(Stored data entries)

--- --- ---

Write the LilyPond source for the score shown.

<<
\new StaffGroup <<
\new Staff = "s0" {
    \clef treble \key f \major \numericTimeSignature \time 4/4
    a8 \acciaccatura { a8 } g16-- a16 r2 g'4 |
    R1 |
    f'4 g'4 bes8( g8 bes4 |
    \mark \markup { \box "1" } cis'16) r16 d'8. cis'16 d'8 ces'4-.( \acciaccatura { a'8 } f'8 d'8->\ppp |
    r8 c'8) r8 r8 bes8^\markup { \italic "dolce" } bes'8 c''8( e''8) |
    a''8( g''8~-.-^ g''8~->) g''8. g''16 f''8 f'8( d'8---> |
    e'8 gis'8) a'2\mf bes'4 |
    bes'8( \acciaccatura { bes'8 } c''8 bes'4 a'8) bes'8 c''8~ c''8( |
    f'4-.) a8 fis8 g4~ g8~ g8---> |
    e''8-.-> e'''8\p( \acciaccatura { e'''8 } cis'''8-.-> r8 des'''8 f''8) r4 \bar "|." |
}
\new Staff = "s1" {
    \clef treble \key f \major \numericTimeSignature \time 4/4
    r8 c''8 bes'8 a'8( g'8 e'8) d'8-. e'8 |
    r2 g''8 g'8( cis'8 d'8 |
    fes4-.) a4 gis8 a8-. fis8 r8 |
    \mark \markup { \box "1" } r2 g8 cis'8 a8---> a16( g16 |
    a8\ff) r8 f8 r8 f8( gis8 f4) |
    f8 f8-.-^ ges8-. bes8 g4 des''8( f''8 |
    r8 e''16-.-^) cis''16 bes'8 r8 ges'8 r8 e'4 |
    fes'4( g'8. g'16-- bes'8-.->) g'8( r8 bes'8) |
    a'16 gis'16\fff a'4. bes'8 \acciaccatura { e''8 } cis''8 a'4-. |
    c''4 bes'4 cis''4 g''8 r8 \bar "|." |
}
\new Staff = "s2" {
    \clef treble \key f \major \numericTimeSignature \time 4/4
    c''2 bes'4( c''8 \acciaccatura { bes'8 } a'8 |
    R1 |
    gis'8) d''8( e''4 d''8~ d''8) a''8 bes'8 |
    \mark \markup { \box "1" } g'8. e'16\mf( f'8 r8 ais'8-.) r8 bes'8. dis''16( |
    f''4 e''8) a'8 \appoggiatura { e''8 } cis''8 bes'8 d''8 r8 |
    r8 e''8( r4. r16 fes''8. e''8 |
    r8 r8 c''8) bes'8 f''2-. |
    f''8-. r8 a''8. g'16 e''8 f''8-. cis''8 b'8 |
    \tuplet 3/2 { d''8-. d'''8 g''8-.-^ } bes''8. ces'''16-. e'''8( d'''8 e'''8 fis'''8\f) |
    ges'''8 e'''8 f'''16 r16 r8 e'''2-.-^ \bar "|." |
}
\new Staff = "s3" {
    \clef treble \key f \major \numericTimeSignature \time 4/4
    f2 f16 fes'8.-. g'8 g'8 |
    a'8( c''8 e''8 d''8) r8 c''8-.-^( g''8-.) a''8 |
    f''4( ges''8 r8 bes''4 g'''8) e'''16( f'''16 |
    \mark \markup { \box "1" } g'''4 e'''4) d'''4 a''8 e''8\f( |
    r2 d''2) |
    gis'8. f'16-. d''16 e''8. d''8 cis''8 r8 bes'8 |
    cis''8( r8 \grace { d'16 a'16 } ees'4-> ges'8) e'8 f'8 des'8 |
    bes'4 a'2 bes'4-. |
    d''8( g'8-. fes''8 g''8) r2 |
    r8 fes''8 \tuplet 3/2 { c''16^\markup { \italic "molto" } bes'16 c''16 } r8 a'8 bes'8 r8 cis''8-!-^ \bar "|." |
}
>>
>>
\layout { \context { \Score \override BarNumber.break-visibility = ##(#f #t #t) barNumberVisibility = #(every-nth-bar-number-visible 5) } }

--- --- ---

## [WORK INSTRUCTIONS]
Locate every line in the records above that contains the string "acciaccatura", and copy each such line.

## [THE REPLY]
    a8 \acciaccatura { a8 } g16-- a16 r2 g'4 |
    \mark \markup { \box "1" } cis'16) r16 d'8. cis'16 d'8 ces'4-.( \acciaccatura { a'8 } f'8 d'8->\ppp |
    bes'8( \acciaccatura { bes'8 } c''8 bes'4 a'8) bes'8 c''8~ c''8( |
    e''8-.-> e'''8\p( \acciaccatura { e'''8 } cis'''8-.-> r8 des'''8 f''8) r4 \bar "|." |
    a'16 gis'16\fff a'4. bes'8 \acciaccatura { e''8 } cis''8 a'4-. |
    c''2 bes'4( c''8 \acciaccatura { bes'8 } a'8 |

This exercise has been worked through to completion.